▶ [Given request]: Copy out the stretch of the data below from the line containing "black star: rotated" through the line containing "red circle: moved 7 px right", with both of those lines included. Leave the pictures out.

▶ [Records provided]:
↓
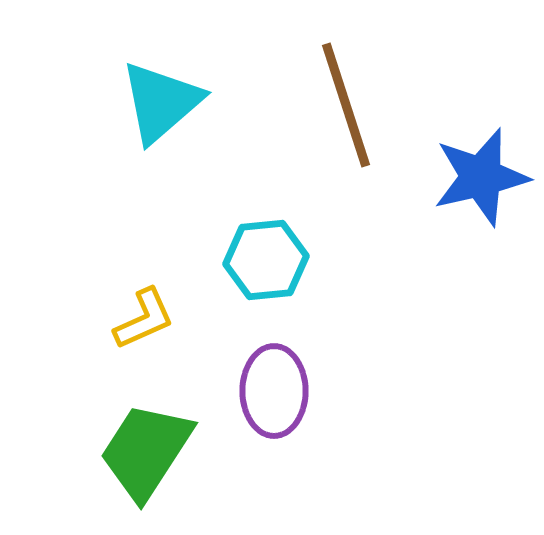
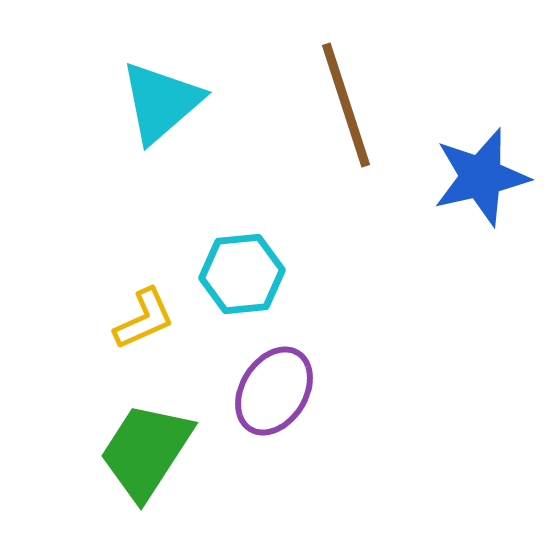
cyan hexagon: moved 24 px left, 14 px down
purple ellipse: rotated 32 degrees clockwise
↑
↓
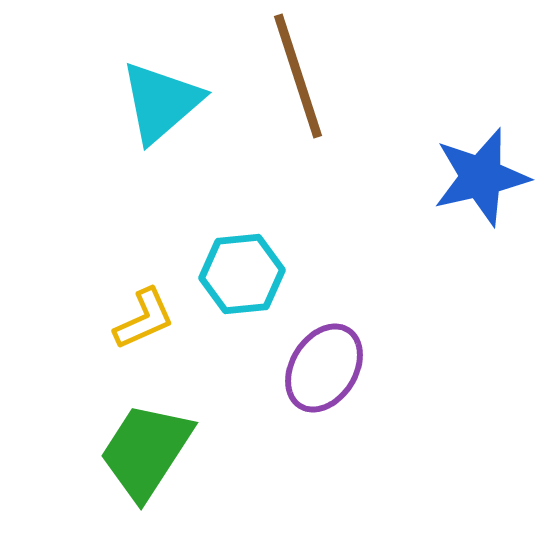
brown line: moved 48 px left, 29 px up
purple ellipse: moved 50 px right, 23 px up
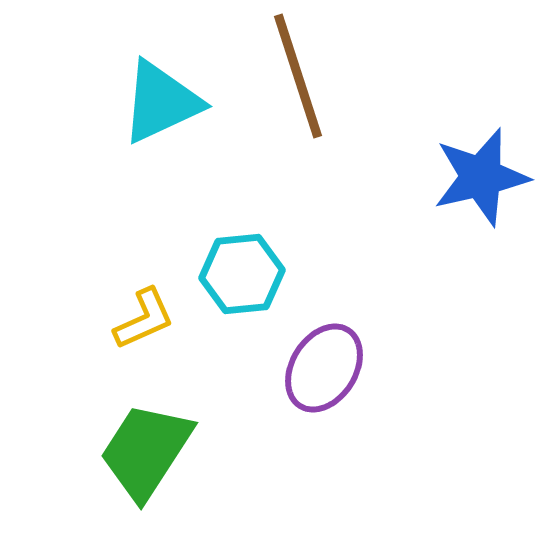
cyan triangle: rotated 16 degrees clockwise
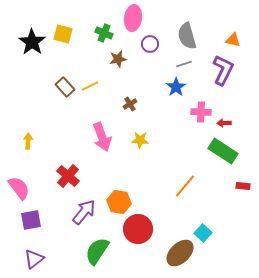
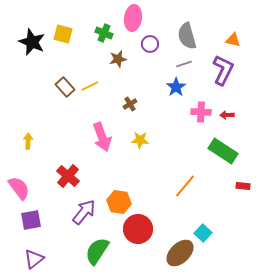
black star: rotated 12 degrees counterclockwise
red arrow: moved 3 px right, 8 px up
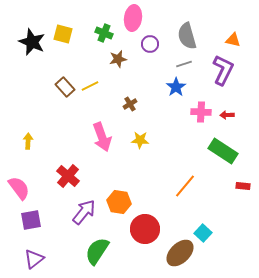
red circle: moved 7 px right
↑
▶ [Correct result]:
black star: rotated 12 degrees counterclockwise
red arrow: moved 3 px right, 8 px up
red circle: moved 7 px right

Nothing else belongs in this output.